# [DIRECTIONS]
Copy every record exactly, and keep the pictures out.

Records from a dataset:
┌──

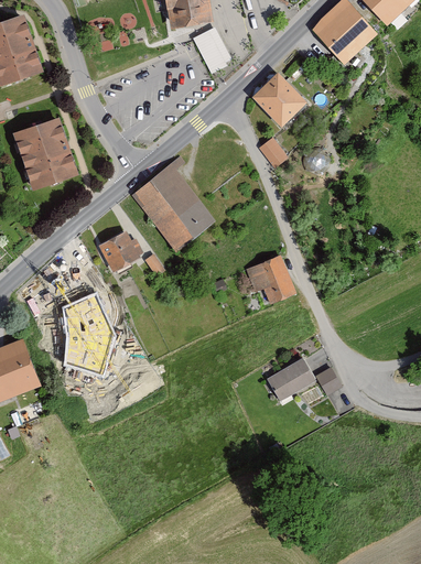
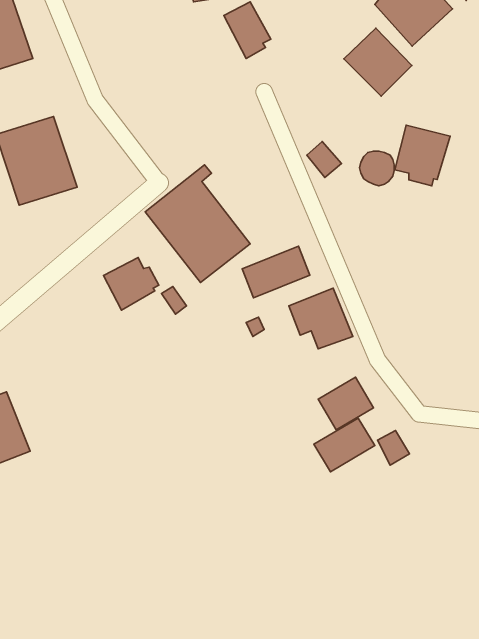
building: [251,74,305,128] -> [344,28,412,96]
building: none -> [395,125,450,186]
building: none -> [242,246,310,298]
building: [63,292,116,376] -> none
building: none -> [318,377,373,430]

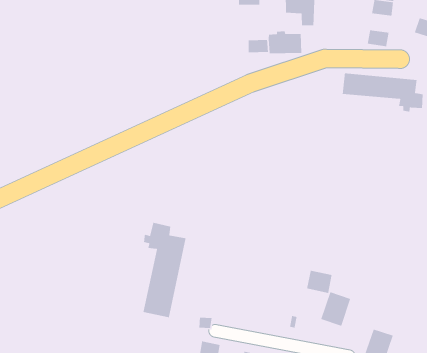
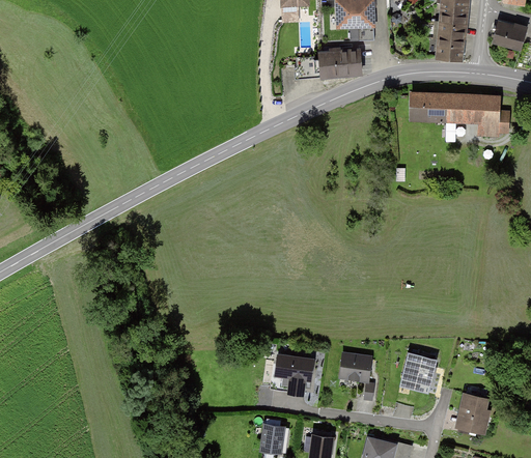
building: none -> [439,22,465,42]
building: [143,222,186,318] -> none
building: [306,270,333,294] -> [340,353,370,380]
building: none -> [274,354,313,394]

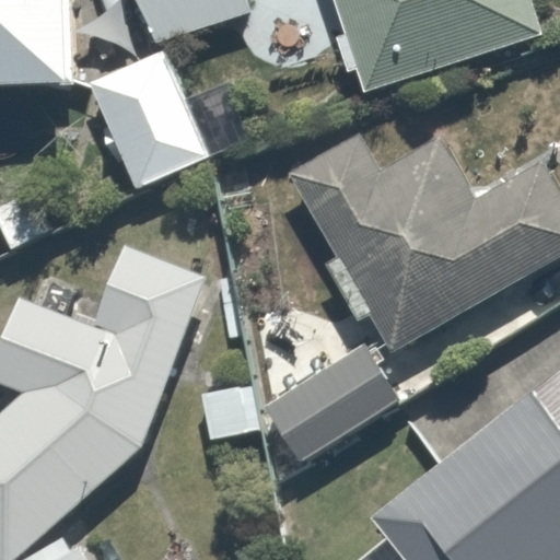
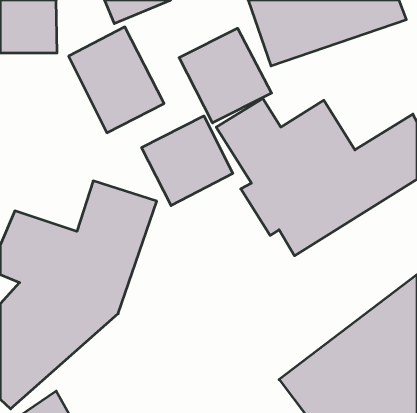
building: none -> [179,28,272,123]
building: none -> [142,116,233,206]
building: [264,354,389,472] -> none

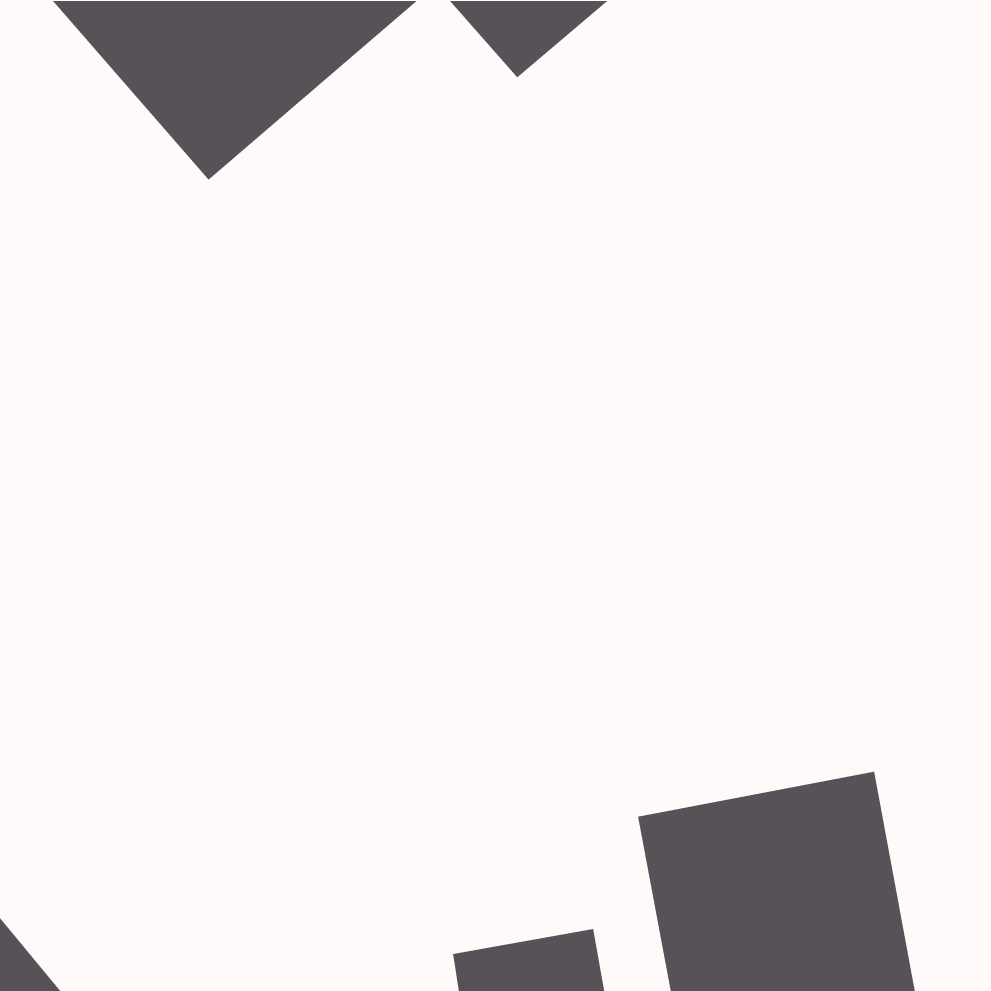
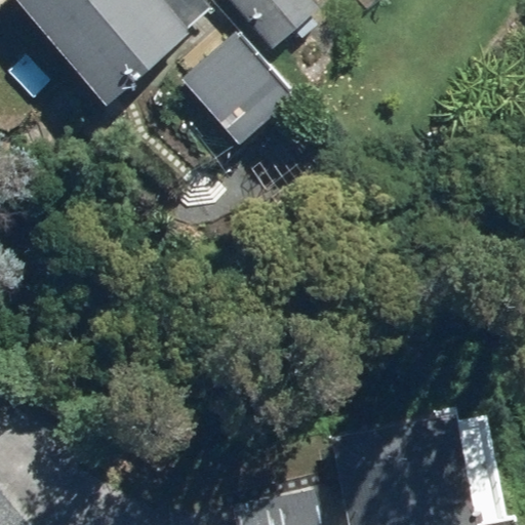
building: none -> [183,31,294,144]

└──

# [SOLUTION FOR THIS EXERCISE]
building: [251,74,305,128] -> [344,28,412,96]
building: none -> [395,125,450,186]
building: none -> [242,246,310,298]
building: [63,292,116,376] -> none
building: none -> [318,377,373,430]

building: none -> [439,22,465,42]
building: [143,222,186,318] -> none
building: [306,270,333,294] -> [340,353,370,380]
building: none -> [274,354,313,394]

building: none -> [179,28,272,123]
building: none -> [142,116,233,206]
building: [264,354,389,472] -> none

building: none -> [183,31,294,144]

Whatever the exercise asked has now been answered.